TASK GOAL →
Keep every word of the entries and print them exactly; the pictures stay out.

(Scene difference descriptions)
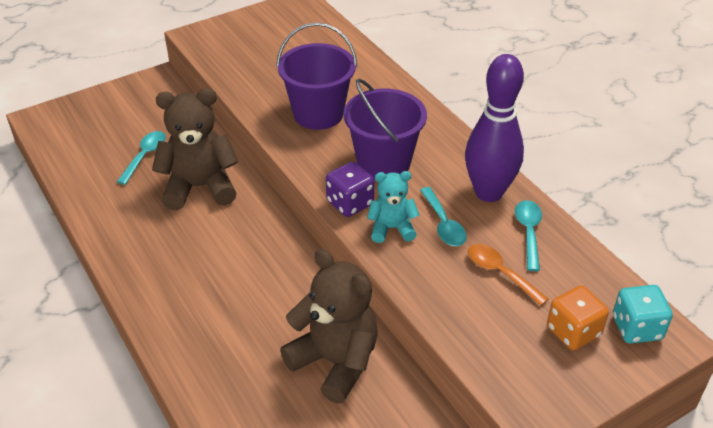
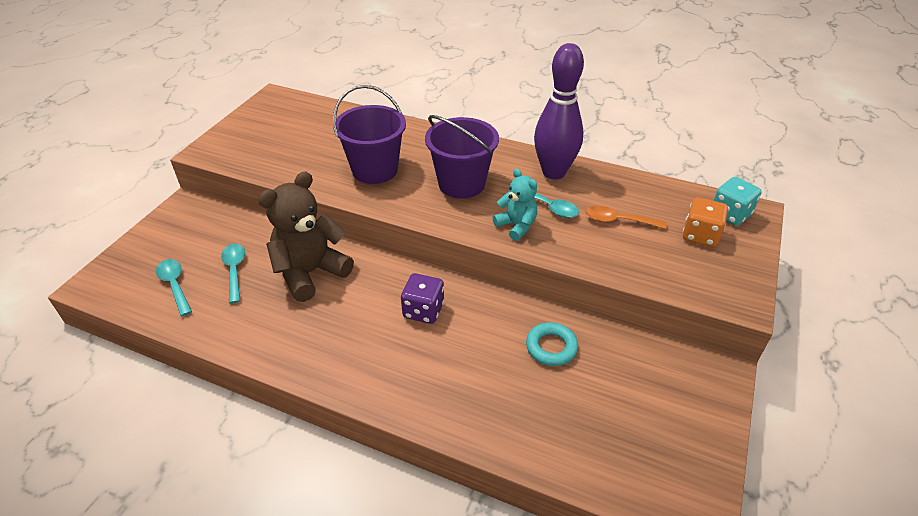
camera: 35 degrees left, 0 degrees up
(335, 362) = (551, 347): brown teddy bear -> turquoise ring
(350, 203) = (467, 222): purple dice -> purple dice (423, 310)
(391, 228) = (516, 226): turquoise teddy bear -> turquoise teddy bear turned 90 degrees clockwise
(528, 232) = (606, 186): turquoise spoon -> turquoise spoon (175, 285)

RESPONSE TO THE EXERCISE →
camera: 35 degrees left, 0 degrees up
(335, 362) = (551, 347): brown teddy bear -> turquoise ring
(350, 203) = (467, 222): purple dice -> purple dice (423, 310)
(391, 228) = (516, 226): turquoise teddy bear -> turquoise teddy bear turned 90 degrees clockwise
(528, 232) = (606, 186): turquoise spoon -> turquoise spoon (175, 285)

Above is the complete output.